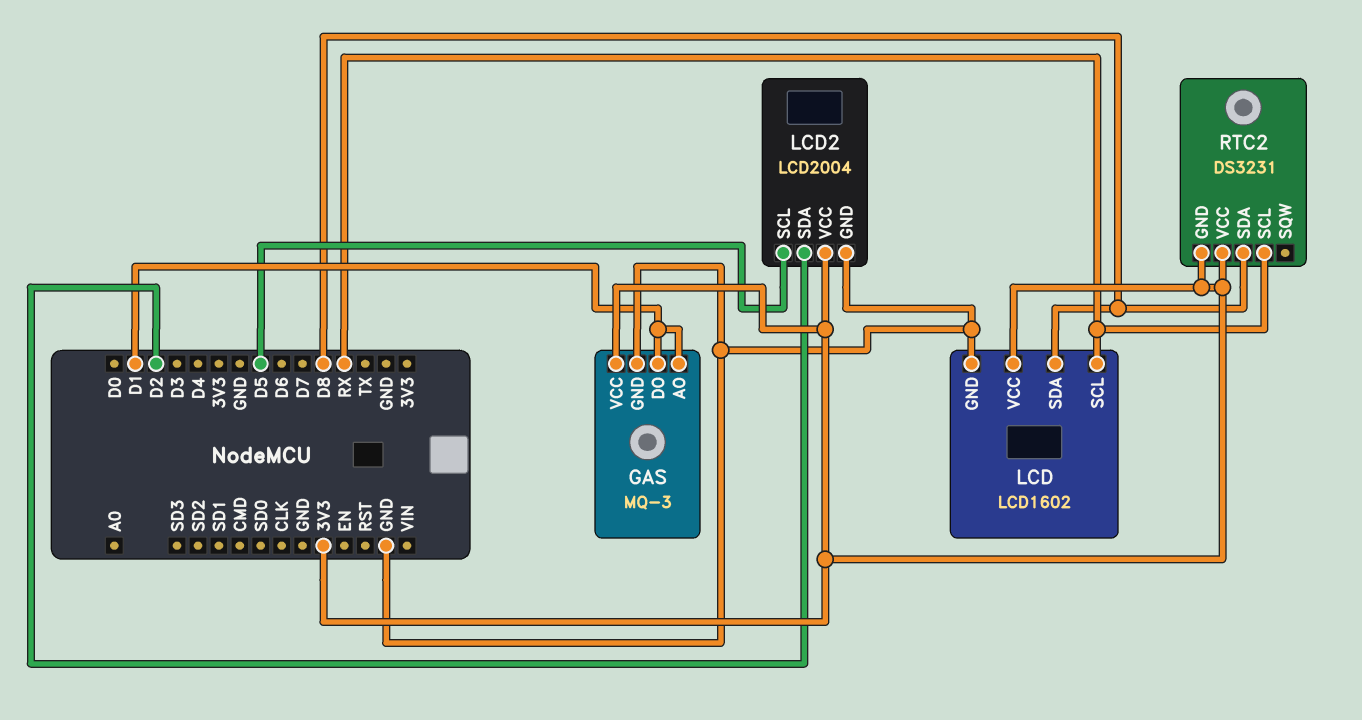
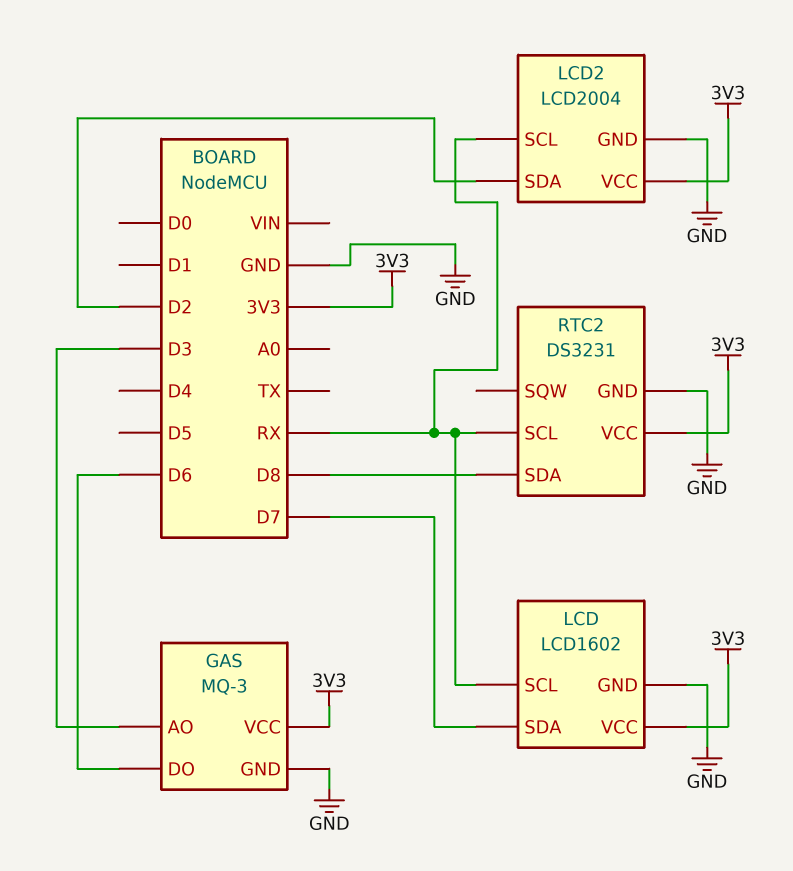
GAS pin AO: D1 -> D3
GAS pin DO: D1 -> D6
LCD pin SDA: D8 -> D7
LCD2 pin SCL: D5 -> RX
RTC2 pin GND: 3V3 -> GND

§ WHAT IS BEING ASKED
Would you give the data above again word for word, skipping any images?

§ SOLUTION TO THIS TASK
GAS pin AO: D1 -> D3
GAS pin DO: D1 -> D6
LCD pin SDA: D8 -> D7
LCD2 pin SCL: D5 -> RX
RTC2 pin GND: 3V3 -> GND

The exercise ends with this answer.